== Segment start ==

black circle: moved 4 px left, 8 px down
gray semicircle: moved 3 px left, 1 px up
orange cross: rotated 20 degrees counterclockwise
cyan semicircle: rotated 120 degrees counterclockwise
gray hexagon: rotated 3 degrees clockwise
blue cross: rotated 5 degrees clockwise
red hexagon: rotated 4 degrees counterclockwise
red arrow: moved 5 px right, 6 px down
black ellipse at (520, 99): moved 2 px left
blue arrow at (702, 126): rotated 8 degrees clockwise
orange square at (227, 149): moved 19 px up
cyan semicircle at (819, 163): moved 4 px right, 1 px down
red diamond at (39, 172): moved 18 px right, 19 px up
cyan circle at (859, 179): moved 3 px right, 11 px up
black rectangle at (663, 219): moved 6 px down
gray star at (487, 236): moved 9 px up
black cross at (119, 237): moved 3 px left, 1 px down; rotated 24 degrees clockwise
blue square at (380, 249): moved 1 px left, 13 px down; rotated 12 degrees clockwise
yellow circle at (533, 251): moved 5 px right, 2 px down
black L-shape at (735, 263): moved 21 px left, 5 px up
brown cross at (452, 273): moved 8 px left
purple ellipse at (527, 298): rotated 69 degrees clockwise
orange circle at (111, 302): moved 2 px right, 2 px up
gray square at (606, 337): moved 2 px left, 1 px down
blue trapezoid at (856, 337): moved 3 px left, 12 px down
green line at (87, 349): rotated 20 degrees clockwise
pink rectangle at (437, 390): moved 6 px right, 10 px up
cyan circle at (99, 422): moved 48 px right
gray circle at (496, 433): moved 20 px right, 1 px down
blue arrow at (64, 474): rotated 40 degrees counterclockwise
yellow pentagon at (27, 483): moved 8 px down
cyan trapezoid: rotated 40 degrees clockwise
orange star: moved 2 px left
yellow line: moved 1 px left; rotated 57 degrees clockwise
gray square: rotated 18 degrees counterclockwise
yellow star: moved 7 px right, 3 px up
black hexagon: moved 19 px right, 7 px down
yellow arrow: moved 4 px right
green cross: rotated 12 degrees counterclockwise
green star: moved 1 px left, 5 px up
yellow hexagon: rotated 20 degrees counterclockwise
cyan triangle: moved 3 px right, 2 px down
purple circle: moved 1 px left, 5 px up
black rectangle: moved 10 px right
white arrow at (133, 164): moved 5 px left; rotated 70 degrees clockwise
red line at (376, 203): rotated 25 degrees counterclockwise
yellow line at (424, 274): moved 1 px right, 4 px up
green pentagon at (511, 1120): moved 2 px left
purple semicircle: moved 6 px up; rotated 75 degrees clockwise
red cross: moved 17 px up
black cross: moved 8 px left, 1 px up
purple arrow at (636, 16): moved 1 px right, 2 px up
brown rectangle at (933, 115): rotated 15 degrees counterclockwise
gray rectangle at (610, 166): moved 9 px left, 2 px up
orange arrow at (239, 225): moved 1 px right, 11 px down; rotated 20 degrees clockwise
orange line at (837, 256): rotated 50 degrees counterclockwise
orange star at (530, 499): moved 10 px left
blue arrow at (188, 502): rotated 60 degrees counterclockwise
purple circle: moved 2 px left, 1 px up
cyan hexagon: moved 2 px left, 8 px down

== Segment end ==

Print the material word for word, with nothing left out.

Answer area:
black circle: moved 4 px left, 8 px down
gray semicircle: moved 3 px left, 1 px up
orange cross: rotated 20 degrees counterclockwise
cyan semicircle: rotated 120 degrees counterclockwise
gray hexagon: rotated 3 degrees clockwise
blue cross: rotated 5 degrees clockwise
red hexagon: rotated 4 degrees counterclockwise
red arrow: moved 5 px right, 6 px down
black ellipse at (520, 99): moved 2 px left
blue arrow at (702, 126): rotated 8 degrees clockwise
orange square at (227, 149): moved 19 px up
cyan semicircle at (819, 163): moved 4 px right, 1 px down
red diamond at (39, 172): moved 18 px right, 19 px up
cyan circle at (859, 179): moved 3 px right, 11 px up
black rectangle at (663, 219): moved 6 px down
gray star at (487, 236): moved 9 px up
black cross at (119, 237): moved 3 px left, 1 px down; rotated 24 degrees clockwise
blue square at (380, 249): moved 1 px left, 13 px down; rotated 12 degrees clockwise
yellow circle at (533, 251): moved 5 px right, 2 px down
black L-shape at (735, 263): moved 21 px left, 5 px up
brown cross at (452, 273): moved 8 px left
purple ellipse at (527, 298): rotated 69 degrees clockwise
orange circle at (111, 302): moved 2 px right, 2 px up
gray square at (606, 337): moved 2 px left, 1 px down
blue trapezoid at (856, 337): moved 3 px left, 12 px down
green line at (87, 349): rotated 20 degrees clockwise
pink rectangle at (437, 390): moved 6 px right, 10 px up
cyan circle at (99, 422): moved 48 px right
gray circle at (496, 433): moved 20 px right, 1 px down
blue arrow at (64, 474): rotated 40 degrees counterclockwise
yellow pentagon at (27, 483): moved 8 px down
cyan trapezoid: rotated 40 degrees clockwise
orange star: moved 2 px left
yellow line: moved 1 px left; rotated 57 degrees clockwise
gray square: rotated 18 degrees counterclockwise
yellow star: moved 7 px right, 3 px up
black hexagon: moved 19 px right, 7 px down
yellow arrow: moved 4 px right
green cross: rotated 12 degrees counterclockwise
green star: moved 1 px left, 5 px up
yellow hexagon: rotated 20 degrees counterclockwise
cyan triangle: moved 3 px right, 2 px down
purple circle: moved 1 px left, 5 px up
black rectangle: moved 10 px right
white arrow at (133, 164): moved 5 px left; rotated 70 degrees clockwise
red line at (376, 203): rotated 25 degrees counterclockwise
yellow line at (424, 274): moved 1 px right, 4 px up
green pentagon at (511, 1120): moved 2 px left
purple semicircle: moved 6 px up; rotated 75 degrees clockwise
red cross: moved 17 px up
black cross: moved 8 px left, 1 px up
purple arrow at (636, 16): moved 1 px right, 2 px up
brown rectangle at (933, 115): rotated 15 degrees counterclockwise
gray rectangle at (610, 166): moved 9 px left, 2 px up
orange arrow at (239, 225): moved 1 px right, 11 px down; rotated 20 degrees clockwise
orange line at (837, 256): rotated 50 degrees counterclockwise
orange star at (530, 499): moved 10 px left
blue arrow at (188, 502): rotated 60 degrees counterclockwise
purple circle: moved 2 px left, 1 px up
cyan hexagon: moved 2 px left, 8 px down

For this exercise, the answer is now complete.